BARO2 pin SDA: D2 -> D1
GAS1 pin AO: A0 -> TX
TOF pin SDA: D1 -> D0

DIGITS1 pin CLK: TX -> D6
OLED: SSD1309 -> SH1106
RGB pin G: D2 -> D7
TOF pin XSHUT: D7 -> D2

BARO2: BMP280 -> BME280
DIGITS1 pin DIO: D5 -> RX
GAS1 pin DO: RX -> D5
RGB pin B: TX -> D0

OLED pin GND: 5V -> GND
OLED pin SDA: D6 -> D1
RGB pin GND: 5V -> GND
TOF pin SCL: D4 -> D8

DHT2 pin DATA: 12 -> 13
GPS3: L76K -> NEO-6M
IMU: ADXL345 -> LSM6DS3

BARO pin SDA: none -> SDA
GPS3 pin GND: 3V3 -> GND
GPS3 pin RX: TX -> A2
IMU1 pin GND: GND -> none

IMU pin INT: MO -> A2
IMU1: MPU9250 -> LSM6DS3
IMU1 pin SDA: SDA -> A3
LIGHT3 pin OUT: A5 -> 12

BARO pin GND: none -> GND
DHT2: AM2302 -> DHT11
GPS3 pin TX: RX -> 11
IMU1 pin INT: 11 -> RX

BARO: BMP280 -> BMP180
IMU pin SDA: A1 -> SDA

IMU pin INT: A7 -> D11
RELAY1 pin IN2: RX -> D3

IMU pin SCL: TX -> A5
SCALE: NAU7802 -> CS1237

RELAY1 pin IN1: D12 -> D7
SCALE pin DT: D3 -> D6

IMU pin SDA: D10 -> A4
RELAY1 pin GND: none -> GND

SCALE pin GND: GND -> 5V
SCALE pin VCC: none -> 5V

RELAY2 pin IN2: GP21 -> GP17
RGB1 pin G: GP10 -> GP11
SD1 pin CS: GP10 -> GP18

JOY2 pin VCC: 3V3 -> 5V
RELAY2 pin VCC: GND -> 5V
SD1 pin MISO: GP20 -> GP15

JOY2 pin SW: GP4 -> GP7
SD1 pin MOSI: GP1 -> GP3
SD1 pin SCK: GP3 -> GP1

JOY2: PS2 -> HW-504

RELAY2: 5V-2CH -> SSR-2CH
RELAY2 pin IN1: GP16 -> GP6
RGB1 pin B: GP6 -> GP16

● ● ●

> _Directions_
Reproduce, word for word, every line starting at the line that contains "SD1 pin MISO: GP20 -> GP15" and ending with the final line of the entries.

> _Solved exercise_
SD1 pin MISO: GP20 -> GP15

JOY2 pin SW: GP4 -> GP7
SD1 pin MOSI: GP1 -> GP3
SD1 pin SCK: GP3 -> GP1

JOY2: PS2 -> HW-504

RELAY2: 5V-2CH -> SSR-2CH
RELAY2 pin IN1: GP16 -> GP6
RGB1 pin B: GP6 -> GP16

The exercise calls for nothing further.